## Extracted entries
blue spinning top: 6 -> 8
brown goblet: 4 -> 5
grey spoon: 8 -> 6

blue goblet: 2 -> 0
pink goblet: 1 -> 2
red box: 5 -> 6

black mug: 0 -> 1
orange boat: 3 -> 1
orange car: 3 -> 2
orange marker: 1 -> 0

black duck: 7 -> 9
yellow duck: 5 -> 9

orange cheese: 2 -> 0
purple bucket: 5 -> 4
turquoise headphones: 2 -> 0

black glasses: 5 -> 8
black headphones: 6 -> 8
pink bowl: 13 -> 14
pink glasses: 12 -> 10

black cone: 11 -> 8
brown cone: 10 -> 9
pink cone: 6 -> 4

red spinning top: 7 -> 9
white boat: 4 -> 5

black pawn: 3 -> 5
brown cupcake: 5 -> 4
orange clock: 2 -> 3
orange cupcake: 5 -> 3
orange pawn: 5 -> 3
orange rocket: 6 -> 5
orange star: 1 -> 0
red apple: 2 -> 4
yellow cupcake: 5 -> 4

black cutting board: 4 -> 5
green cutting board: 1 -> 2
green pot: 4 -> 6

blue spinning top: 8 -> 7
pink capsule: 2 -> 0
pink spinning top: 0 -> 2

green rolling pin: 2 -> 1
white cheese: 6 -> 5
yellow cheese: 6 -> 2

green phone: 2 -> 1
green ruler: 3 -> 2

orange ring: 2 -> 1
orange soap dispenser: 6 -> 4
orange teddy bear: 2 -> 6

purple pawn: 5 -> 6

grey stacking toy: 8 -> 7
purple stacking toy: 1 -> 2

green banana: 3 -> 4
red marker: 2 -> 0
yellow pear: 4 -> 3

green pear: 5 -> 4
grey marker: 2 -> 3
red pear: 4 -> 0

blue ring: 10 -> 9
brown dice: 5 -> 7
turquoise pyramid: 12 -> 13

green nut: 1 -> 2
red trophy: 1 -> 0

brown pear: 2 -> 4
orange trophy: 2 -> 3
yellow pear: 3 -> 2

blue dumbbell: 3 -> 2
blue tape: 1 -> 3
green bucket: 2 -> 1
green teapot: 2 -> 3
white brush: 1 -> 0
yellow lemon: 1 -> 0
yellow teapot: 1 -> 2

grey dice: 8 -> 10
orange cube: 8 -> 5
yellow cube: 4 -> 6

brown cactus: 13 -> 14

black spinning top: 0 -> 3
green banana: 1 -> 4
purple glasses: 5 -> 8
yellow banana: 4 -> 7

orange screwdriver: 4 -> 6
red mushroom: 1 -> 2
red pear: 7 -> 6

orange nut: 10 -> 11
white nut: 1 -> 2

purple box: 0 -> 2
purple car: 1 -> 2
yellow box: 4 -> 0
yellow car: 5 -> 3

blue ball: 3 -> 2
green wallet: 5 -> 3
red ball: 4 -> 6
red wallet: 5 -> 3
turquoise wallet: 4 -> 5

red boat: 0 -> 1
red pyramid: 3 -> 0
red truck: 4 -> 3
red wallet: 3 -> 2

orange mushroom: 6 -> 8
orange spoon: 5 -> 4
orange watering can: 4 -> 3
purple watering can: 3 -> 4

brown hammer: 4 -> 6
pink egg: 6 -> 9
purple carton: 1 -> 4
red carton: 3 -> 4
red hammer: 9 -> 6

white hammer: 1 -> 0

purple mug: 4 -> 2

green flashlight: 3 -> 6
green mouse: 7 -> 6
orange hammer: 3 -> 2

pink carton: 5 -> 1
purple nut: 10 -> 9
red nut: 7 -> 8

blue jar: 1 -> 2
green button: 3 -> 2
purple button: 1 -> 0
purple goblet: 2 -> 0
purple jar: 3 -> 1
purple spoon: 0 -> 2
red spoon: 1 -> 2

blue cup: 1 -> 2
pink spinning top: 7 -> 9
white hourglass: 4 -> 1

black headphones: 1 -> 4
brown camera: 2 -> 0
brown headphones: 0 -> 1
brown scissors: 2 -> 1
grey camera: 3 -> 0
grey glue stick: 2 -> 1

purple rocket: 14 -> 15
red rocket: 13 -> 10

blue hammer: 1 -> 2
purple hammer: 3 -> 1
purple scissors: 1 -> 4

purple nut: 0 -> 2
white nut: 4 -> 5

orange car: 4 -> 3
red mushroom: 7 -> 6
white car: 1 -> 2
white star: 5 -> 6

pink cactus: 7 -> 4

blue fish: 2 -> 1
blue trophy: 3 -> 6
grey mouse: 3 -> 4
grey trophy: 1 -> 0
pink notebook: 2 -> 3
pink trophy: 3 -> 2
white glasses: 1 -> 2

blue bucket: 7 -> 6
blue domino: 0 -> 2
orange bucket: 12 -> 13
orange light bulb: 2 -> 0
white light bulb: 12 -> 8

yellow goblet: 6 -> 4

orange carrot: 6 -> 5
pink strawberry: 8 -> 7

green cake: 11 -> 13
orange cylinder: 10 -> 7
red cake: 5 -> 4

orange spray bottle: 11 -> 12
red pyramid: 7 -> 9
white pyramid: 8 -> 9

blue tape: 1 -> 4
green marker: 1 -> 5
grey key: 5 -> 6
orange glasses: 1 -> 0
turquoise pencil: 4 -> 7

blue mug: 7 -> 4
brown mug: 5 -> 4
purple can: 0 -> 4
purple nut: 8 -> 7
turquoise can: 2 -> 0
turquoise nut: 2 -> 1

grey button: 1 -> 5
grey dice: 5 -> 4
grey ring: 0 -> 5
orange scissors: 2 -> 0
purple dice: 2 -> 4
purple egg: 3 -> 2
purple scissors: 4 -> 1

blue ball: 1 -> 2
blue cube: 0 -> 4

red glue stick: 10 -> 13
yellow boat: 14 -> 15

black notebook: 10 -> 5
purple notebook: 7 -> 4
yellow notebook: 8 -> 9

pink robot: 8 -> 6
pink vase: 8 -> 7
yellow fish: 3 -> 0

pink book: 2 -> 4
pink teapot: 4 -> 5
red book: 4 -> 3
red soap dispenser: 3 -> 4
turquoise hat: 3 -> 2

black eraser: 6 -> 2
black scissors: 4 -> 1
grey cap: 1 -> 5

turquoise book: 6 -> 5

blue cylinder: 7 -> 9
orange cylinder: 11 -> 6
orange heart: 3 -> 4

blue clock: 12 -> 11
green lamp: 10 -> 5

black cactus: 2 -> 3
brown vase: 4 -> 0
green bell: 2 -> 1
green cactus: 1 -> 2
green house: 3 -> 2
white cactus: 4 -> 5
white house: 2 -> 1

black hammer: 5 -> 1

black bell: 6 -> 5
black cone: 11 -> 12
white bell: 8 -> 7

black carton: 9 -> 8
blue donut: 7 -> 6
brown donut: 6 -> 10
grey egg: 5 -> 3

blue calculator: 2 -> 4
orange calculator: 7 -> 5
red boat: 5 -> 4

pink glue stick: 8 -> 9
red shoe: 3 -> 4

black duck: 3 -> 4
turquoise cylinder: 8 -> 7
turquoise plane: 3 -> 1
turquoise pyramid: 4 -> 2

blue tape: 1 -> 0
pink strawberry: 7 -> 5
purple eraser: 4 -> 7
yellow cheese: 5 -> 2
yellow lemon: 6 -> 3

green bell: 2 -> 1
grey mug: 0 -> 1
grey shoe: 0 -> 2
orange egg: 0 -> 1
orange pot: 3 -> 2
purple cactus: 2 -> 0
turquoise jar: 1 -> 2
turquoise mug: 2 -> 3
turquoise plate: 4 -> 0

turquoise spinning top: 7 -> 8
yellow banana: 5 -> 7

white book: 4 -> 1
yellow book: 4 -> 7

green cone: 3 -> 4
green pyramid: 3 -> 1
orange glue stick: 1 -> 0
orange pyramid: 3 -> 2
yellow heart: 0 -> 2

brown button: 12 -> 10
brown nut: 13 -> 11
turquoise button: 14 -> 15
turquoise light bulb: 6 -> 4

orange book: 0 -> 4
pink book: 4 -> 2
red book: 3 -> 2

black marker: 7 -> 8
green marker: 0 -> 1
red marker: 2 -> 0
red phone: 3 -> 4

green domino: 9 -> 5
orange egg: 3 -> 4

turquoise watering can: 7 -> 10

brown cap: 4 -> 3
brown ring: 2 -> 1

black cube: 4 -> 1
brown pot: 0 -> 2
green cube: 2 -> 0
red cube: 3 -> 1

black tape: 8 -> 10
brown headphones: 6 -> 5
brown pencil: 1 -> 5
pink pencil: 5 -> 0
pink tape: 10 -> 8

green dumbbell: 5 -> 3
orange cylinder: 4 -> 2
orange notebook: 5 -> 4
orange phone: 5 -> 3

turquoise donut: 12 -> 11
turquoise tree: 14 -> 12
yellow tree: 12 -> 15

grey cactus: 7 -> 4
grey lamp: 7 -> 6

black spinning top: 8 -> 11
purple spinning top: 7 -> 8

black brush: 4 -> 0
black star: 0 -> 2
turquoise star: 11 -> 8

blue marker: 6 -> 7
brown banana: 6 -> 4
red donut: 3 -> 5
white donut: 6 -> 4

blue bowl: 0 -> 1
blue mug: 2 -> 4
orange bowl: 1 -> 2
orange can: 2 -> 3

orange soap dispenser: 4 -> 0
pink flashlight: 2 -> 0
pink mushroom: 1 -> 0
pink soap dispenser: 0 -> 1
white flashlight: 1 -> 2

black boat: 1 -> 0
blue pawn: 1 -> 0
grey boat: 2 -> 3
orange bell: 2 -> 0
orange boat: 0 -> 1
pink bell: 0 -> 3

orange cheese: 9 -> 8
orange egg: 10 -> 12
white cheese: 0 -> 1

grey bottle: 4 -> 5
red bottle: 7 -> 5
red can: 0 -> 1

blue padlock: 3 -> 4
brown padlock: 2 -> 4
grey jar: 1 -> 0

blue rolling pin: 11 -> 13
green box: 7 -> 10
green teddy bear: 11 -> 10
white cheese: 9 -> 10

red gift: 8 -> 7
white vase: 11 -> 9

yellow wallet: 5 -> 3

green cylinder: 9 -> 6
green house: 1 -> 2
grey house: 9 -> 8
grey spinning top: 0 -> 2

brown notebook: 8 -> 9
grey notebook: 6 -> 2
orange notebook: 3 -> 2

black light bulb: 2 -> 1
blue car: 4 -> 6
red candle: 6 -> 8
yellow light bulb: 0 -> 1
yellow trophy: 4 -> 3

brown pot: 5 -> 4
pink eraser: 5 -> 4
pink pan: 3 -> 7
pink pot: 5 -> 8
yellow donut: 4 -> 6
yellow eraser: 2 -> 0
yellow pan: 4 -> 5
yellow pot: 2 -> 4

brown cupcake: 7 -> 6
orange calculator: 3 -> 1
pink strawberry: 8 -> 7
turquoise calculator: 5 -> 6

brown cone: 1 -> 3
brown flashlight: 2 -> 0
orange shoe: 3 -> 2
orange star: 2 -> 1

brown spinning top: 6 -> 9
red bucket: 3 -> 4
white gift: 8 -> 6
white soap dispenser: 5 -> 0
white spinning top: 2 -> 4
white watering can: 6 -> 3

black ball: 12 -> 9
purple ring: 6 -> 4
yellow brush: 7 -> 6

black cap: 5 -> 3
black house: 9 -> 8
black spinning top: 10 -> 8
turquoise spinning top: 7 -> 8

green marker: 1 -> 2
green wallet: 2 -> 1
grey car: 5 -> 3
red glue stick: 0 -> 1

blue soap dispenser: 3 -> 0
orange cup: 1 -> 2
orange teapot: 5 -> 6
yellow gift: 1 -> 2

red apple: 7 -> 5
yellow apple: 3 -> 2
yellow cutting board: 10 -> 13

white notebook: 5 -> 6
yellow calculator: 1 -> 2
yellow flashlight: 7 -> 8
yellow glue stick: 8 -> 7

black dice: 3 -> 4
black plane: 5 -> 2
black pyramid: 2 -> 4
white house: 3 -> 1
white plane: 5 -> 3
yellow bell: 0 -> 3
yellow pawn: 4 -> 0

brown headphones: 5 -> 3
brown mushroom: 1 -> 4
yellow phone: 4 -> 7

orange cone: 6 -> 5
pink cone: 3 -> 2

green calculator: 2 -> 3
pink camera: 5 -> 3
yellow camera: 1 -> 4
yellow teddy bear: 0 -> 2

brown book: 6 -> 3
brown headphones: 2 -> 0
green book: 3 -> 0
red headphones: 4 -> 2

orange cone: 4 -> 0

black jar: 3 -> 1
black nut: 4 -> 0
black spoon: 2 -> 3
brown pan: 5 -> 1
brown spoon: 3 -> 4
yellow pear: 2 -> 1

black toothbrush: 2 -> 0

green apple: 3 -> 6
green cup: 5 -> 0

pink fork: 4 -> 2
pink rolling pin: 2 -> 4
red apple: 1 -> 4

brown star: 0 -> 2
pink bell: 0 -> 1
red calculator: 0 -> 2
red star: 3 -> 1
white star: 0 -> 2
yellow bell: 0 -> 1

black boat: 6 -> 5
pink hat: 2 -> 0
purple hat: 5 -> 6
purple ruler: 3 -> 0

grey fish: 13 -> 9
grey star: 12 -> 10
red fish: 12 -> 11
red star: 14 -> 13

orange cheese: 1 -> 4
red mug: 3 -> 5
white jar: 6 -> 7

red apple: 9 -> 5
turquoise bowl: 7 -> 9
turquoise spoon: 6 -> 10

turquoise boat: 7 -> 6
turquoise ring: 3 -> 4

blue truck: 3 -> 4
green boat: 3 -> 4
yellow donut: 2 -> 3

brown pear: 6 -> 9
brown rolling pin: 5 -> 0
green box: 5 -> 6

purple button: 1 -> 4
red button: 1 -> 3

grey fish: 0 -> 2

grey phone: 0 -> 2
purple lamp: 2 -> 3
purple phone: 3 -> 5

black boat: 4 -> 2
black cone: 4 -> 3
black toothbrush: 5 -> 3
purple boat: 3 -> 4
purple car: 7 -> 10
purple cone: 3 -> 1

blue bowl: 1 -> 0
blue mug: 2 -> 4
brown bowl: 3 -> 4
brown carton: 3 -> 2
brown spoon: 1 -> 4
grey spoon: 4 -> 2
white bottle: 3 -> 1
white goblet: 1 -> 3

## Your objective
Your task for the entries above: copy exactly the span starting with the line with "orange cupcake: 5 -> 3" and going on through the line with "white brush: 1 -> 0", both lines included, and nothing else.

## Result for this task
orange cupcake: 5 -> 3
orange pawn: 5 -> 3
orange rocket: 6 -> 5
orange star: 1 -> 0
red apple: 2 -> 4
yellow cupcake: 5 -> 4

black cutting board: 4 -> 5
green cutting board: 1 -> 2
green pot: 4 -> 6

blue spinning top: 8 -> 7
pink capsule: 2 -> 0
pink spinning top: 0 -> 2

green rolling pin: 2 -> 1
white cheese: 6 -> 5
yellow cheese: 6 -> 2

green phone: 2 -> 1
green ruler: 3 -> 2

orange ring: 2 -> 1
orange soap dispenser: 6 -> 4
orange teddy bear: 2 -> 6

purple pawn: 5 -> 6

grey stacking toy: 8 -> 7
purple stacking toy: 1 -> 2

green banana: 3 -> 4
red marker: 2 -> 0
yellow pear: 4 -> 3

green pear: 5 -> 4
grey marker: 2 -> 3
red pear: 4 -> 0

blue ring: 10 -> 9
brown dice: 5 -> 7
turquoise pyramid: 12 -> 13

green nut: 1 -> 2
red trophy: 1 -> 0

brown pear: 2 -> 4
orange trophy: 2 -> 3
yellow pear: 3 -> 2

blue dumbbell: 3 -> 2
blue tape: 1 -> 3
green bucket: 2 -> 1
green teapot: 2 -> 3
white brush: 1 -> 0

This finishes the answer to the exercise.